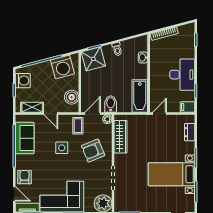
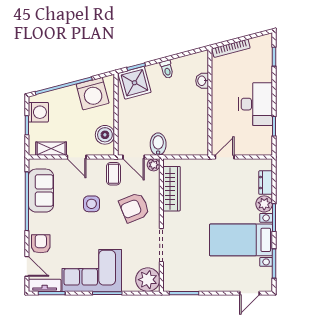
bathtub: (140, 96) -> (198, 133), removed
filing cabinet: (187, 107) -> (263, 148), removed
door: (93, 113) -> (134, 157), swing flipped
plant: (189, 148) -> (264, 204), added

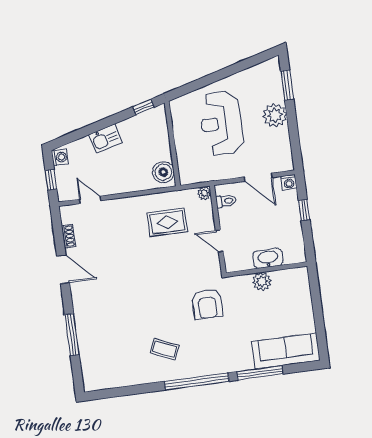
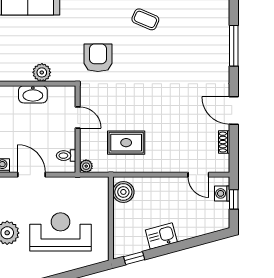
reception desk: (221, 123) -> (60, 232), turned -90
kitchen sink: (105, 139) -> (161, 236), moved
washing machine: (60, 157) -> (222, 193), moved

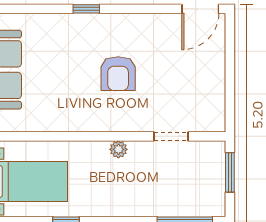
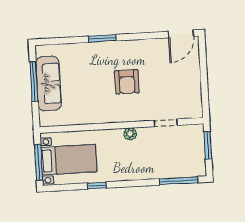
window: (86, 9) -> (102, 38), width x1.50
-----
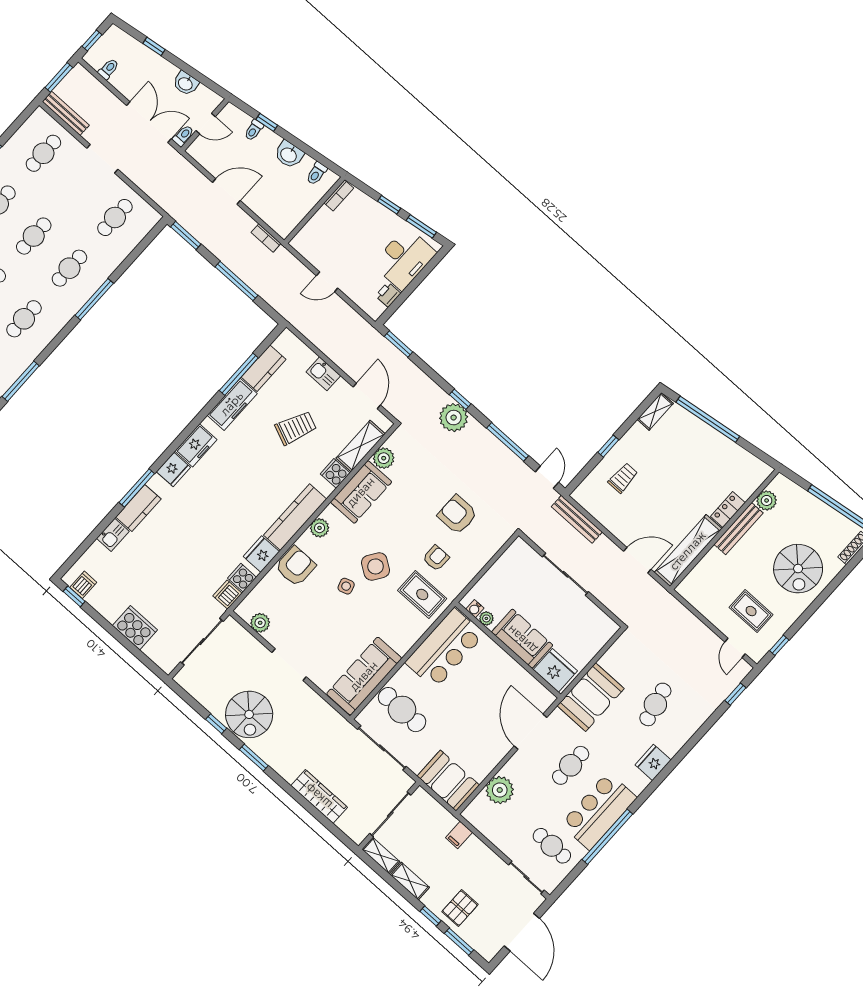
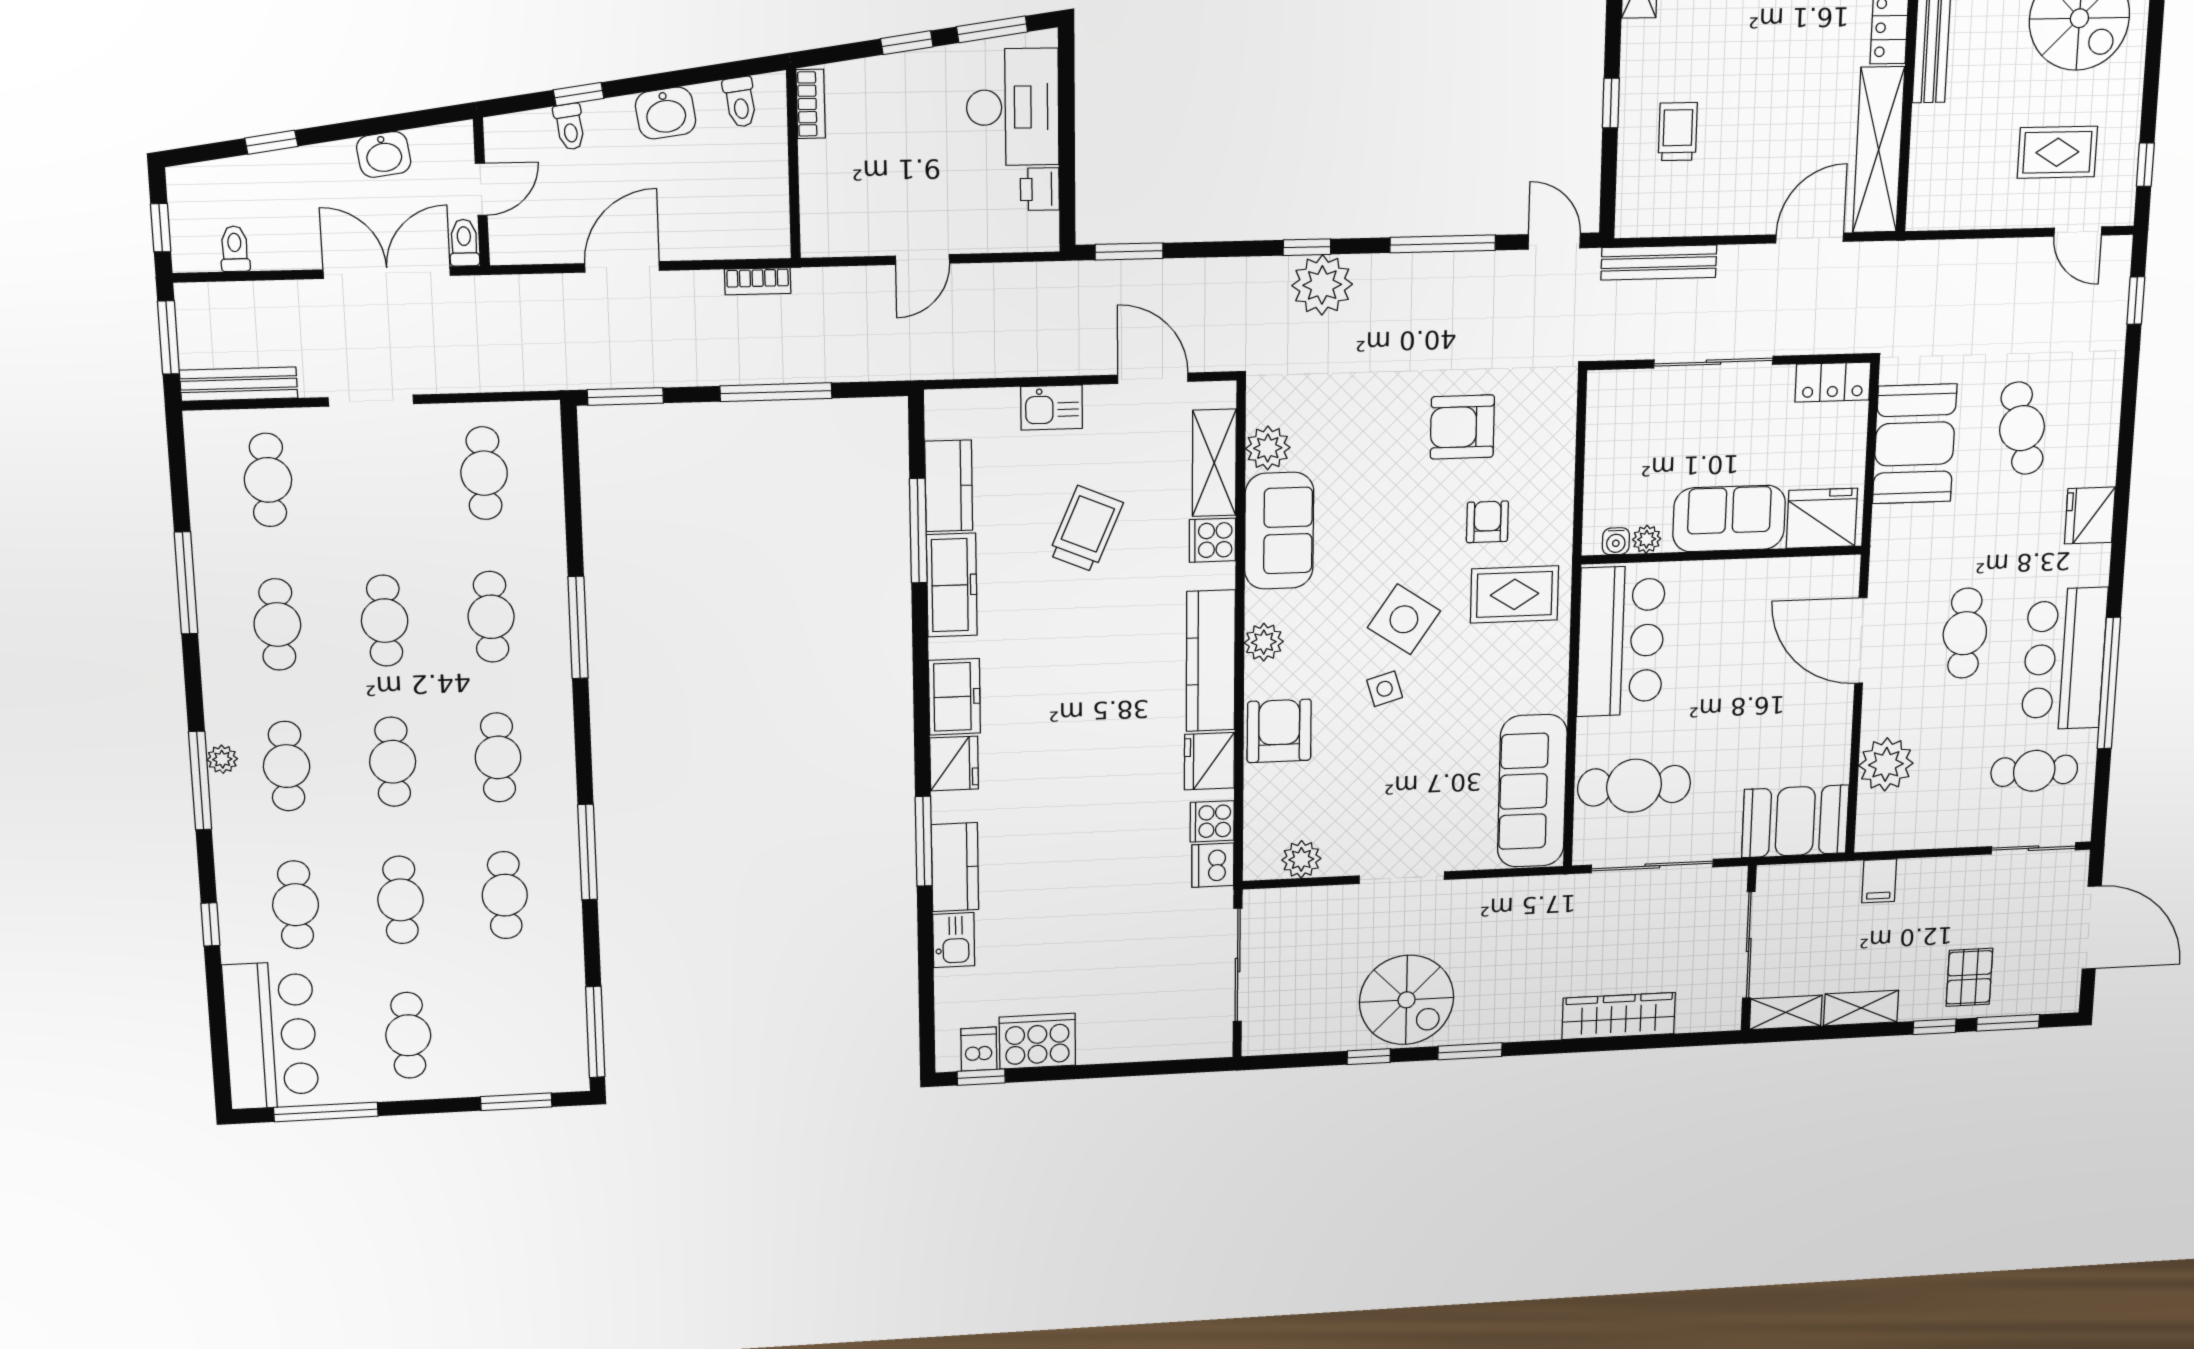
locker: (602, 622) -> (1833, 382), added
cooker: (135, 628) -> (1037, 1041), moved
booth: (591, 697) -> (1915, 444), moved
-----
Look over the entries for "added", then copy every line that includes that string.

plant: (189, 148) -> (264, 204), added
locker: (602, 622) -> (1833, 382), added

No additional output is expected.